| EXERCISE AIM |
Every line below needs to be returned exactly as written.

Stored dataset items:
━━━━━━━━━━━━━━━━━━━━

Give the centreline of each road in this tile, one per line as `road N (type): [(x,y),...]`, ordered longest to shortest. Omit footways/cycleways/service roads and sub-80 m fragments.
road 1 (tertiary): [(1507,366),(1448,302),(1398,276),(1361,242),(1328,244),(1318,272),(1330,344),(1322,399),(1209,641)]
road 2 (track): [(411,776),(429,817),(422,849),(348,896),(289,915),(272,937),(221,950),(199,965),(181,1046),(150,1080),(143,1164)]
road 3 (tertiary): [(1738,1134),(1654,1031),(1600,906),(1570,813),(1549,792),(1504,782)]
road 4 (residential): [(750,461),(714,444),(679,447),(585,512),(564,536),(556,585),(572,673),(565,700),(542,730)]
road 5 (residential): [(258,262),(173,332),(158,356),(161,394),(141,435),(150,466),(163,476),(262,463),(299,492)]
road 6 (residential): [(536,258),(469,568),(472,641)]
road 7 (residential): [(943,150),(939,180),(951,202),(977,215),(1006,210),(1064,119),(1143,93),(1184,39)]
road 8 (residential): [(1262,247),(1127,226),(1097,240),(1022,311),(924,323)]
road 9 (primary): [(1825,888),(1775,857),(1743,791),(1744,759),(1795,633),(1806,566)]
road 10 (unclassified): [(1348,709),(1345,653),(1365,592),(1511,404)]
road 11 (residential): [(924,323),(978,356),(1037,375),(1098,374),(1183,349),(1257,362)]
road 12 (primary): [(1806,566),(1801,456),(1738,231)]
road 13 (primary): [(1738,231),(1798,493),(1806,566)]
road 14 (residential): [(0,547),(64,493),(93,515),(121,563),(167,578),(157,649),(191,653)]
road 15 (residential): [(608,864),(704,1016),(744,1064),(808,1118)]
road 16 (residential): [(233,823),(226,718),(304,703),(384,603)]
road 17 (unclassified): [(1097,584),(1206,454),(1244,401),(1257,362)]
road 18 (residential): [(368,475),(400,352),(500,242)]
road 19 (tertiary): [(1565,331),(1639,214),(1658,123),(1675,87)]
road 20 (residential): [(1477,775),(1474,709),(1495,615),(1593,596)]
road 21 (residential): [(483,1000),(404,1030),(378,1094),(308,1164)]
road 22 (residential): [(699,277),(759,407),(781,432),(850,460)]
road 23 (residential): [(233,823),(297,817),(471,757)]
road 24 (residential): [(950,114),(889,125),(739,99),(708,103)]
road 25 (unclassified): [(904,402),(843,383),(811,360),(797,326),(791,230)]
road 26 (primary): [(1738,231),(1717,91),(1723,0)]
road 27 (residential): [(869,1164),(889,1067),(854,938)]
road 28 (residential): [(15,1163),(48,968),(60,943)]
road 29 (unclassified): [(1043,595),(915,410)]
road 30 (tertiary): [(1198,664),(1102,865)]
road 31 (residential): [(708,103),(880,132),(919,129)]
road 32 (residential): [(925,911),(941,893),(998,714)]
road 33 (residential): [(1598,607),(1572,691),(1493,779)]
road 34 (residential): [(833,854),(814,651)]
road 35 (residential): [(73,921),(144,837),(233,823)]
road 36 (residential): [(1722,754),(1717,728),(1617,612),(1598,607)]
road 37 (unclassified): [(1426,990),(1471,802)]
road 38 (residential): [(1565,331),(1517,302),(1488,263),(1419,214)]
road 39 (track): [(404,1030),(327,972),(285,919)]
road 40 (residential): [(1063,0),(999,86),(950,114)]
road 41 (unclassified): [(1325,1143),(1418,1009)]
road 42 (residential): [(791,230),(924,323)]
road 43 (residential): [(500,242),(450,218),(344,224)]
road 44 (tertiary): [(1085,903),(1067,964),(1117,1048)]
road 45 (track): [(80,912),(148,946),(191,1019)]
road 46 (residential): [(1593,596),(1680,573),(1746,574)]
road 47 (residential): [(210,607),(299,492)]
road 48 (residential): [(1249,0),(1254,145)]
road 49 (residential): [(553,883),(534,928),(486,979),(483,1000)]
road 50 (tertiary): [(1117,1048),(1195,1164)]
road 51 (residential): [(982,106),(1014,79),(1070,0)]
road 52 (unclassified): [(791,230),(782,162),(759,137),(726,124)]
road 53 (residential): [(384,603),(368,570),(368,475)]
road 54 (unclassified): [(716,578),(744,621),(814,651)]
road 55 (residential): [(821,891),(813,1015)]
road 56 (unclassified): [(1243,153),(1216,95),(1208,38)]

━━━━━━━━━━━━━━━━━━━━

| SOLVED EXERCISE |
Give the centreline of each road in this tile, one per line as `road N (type): [(x,y),...]`, ordered longest to shortest. Omit footways/cycleways/service roads and sub-80 m fragments.
road 1 (tertiary): [(1507,366),(1448,302),(1398,276),(1361,242),(1328,244),(1318,272),(1330,344),(1322,399),(1209,641)]
road 2 (track): [(411,776),(429,817),(422,849),(348,896),(289,915),(272,937),(221,950),(199,965),(181,1046),(150,1080),(143,1164)]
road 3 (tertiary): [(1738,1134),(1654,1031),(1600,906),(1570,813),(1549,792),(1504,782)]
road 4 (residential): [(750,461),(714,444),(679,447),(585,512),(564,536),(556,585),(572,673),(565,700),(542,730)]
road 5 (residential): [(258,262),(173,332),(158,356),(161,394),(141,435),(150,466),(163,476),(262,463),(299,492)]
road 6 (residential): [(536,258),(469,568),(472,641)]
road 7 (residential): [(943,150),(939,180),(951,202),(977,215),(1006,210),(1064,119),(1143,93),(1184,39)]
road 8 (residential): [(1262,247),(1127,226),(1097,240),(1022,311),(924,323)]
road 9 (primary): [(1825,888),(1775,857),(1743,791),(1744,759),(1795,633),(1806,566)]
road 10 (unclassified): [(1348,709),(1345,653),(1365,592),(1511,404)]
road 11 (residential): [(924,323),(978,356),(1037,375),(1098,374),(1183,349),(1257,362)]
road 12 (primary): [(1806,566),(1801,456),(1738,231)]
road 13 (primary): [(1738,231),(1798,493),(1806,566)]
road 14 (residential): [(0,547),(64,493),(93,515),(121,563),(167,578),(157,649),(191,653)]
road 15 (residential): [(608,864),(704,1016),(744,1064),(808,1118)]
road 16 (residential): [(233,823),(226,718),(304,703),(384,603)]
road 17 (unclassified): [(1097,584),(1206,454),(1244,401),(1257,362)]
road 18 (residential): [(368,475),(400,352),(500,242)]
road 19 (tertiary): [(1565,331),(1639,214),(1658,123),(1675,87)]
road 20 (residential): [(1477,775),(1474,709),(1495,615),(1593,596)]
road 21 (residential): [(483,1000),(404,1030),(378,1094),(308,1164)]
road 22 (residential): [(699,277),(759,407),(781,432),(850,460)]
road 23 (residential): [(233,823),(297,817),(471,757)]
road 24 (residential): [(950,114),(889,125),(739,99),(708,103)]
road 25 (unclassified): [(904,402),(843,383),(811,360),(797,326),(791,230)]
road 26 (primary): [(1738,231),(1717,91),(1723,0)]
road 27 (residential): [(869,1164),(889,1067),(854,938)]
road 28 (residential): [(15,1163),(48,968),(60,943)]
road 29 (unclassified): [(1043,595),(915,410)]
road 30 (tertiary): [(1198,664),(1102,865)]
road 31 (residential): [(708,103),(880,132),(919,129)]
road 32 (residential): [(925,911),(941,893),(998,714)]
road 33 (residential): [(1598,607),(1572,691),(1493,779)]
road 34 (residential): [(833,854),(814,651)]
road 35 (residential): [(73,921),(144,837),(233,823)]
road 36 (residential): [(1722,754),(1717,728),(1617,612),(1598,607)]
road 37 (unclassified): [(1426,990),(1471,802)]
road 38 (residential): [(1565,331),(1517,302),(1488,263),(1419,214)]
road 39 (track): [(404,1030),(327,972),(285,919)]
road 40 (residential): [(1063,0),(999,86),(950,114)]
road 41 (unclassified): [(1325,1143),(1418,1009)]
road 42 (residential): [(791,230),(924,323)]
road 43 (residential): [(500,242),(450,218),(344,224)]
road 44 (tertiary): [(1085,903),(1067,964),(1117,1048)]
road 45 (track): [(80,912),(148,946),(191,1019)]
road 46 (residential): [(1593,596),(1680,573),(1746,574)]
road 47 (residential): [(210,607),(299,492)]
road 48 (residential): [(1249,0),(1254,145)]
road 49 (residential): [(553,883),(534,928),(486,979),(483,1000)]
road 50 (tertiary): [(1117,1048),(1195,1164)]
road 51 (residential): [(982,106),(1014,79),(1070,0)]
road 52 (unclassified): [(791,230),(782,162),(759,137),(726,124)]
road 53 (residential): [(384,603),(368,570),(368,475)]
road 54 (unclassified): [(716,578),(744,621),(814,651)]
road 55 (residential): [(821,891),(813,1015)]
road 56 (unclassified): [(1243,153),(1216,95),(1208,38)]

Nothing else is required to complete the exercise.